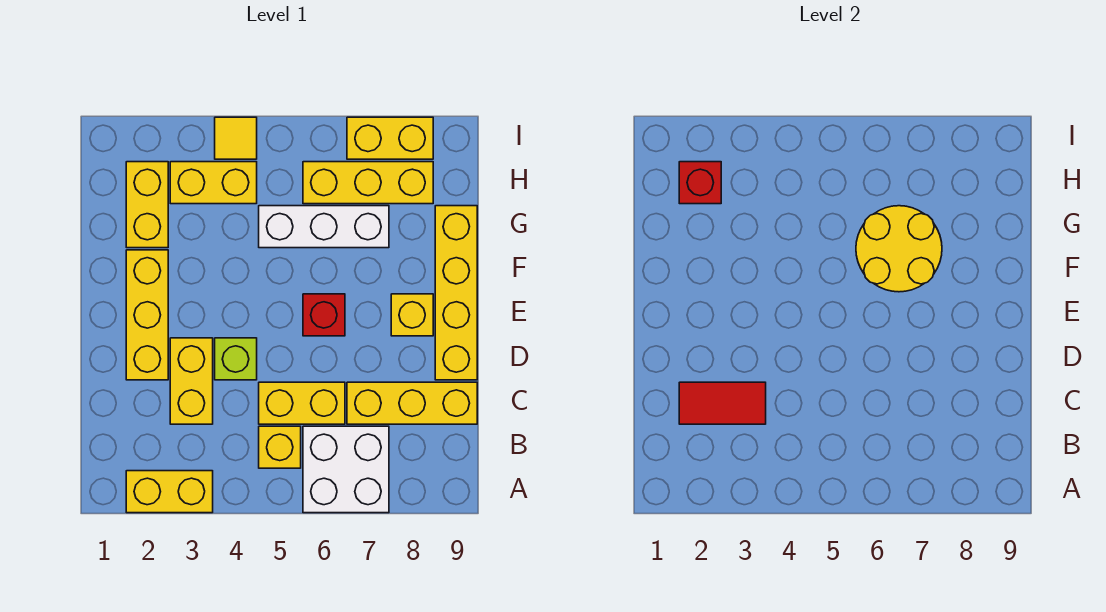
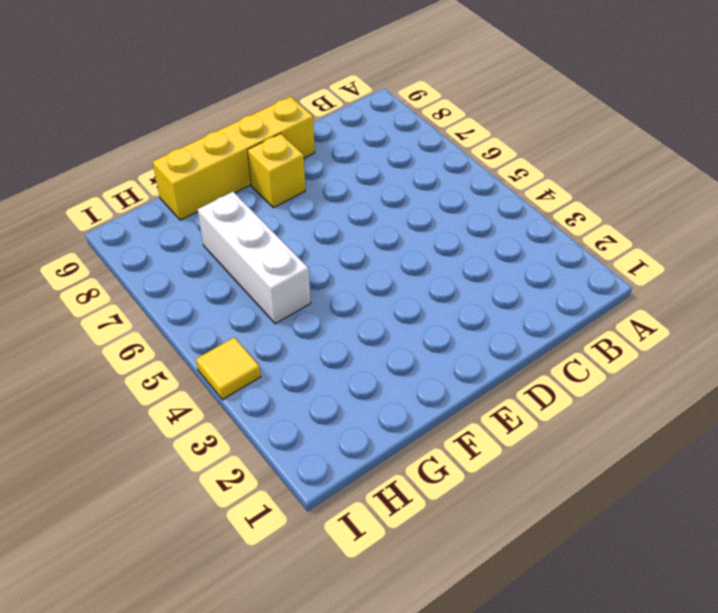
none -> yellow brick A2:A3 level 1
none -> white brick A6:B7 level 1
none -> yellow brick B5 level 1

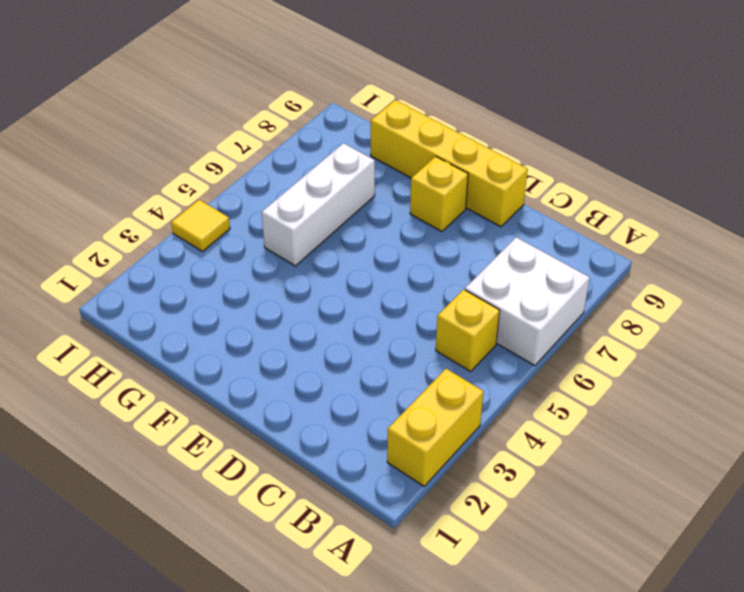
none -> yellow brick C3:D3 level 1
none -> yellow brick C5:C6 level 1
none -> yellow brick C7:C9 level 1

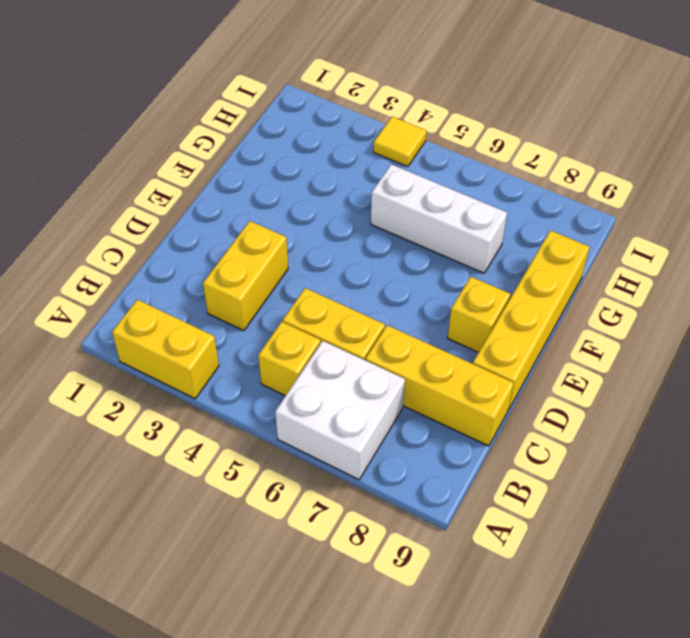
none -> yellow brick D2:F2 level 1
none -> lime brick D4 level 1
none -> red brick E6 level 1

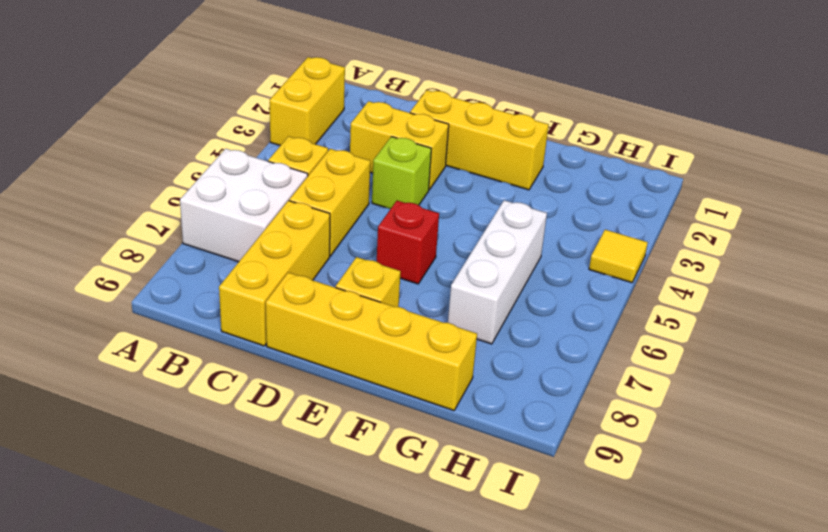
none -> yellow brick G2:H2 level 1
none -> yellow brick H3:H4 level 1
none -> yellow brick H6:H8 level 1

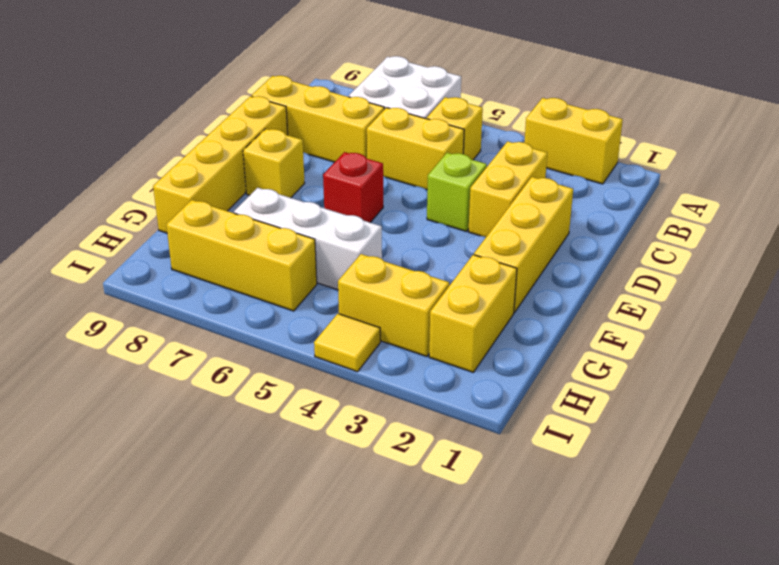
none -> yellow brick I7:I8 level 1
none -> red tile C2:C3 level 2
none -> yellow round brick F6:G7 level 2

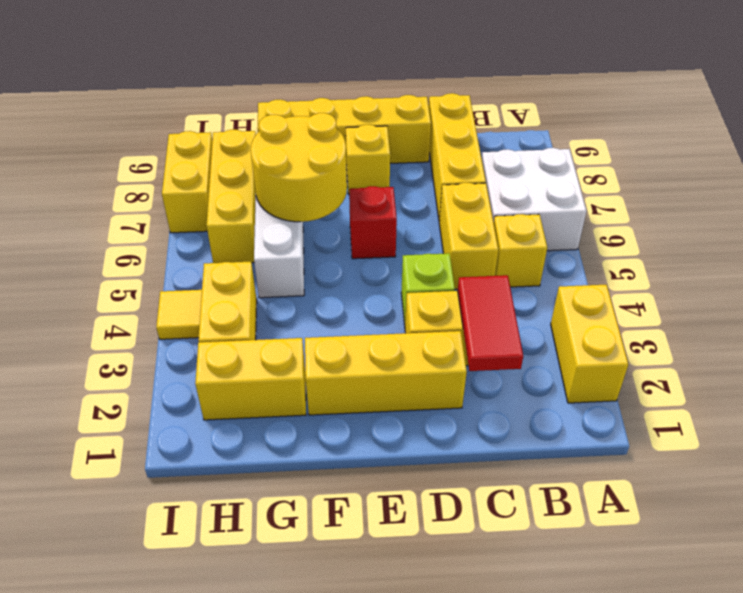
none -> red brick H2 level 2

▶ WORK ORDER
The full listing must come back exactly as written, with its pictures left out.

▶ EXERCISE SOLUTION
none -> yellow brick A2:A3 level 1
none -> white brick A6:B7 level 1
none -> yellow brick B5 level 1

none -> yellow brick C3:D3 level 1
none -> yellow brick C5:C6 level 1
none -> yellow brick C7:C9 level 1

none -> yellow brick D2:F2 level 1
none -> lime brick D4 level 1
none -> red brick E6 level 1

none -> yellow brick G2:H2 level 1
none -> yellow brick H3:H4 level 1
none -> yellow brick H6:H8 level 1

none -> yellow brick I7:I8 level 1
none -> red tile C2:C3 level 2
none -> yellow round brick F6:G7 level 2

none -> red brick H2 level 2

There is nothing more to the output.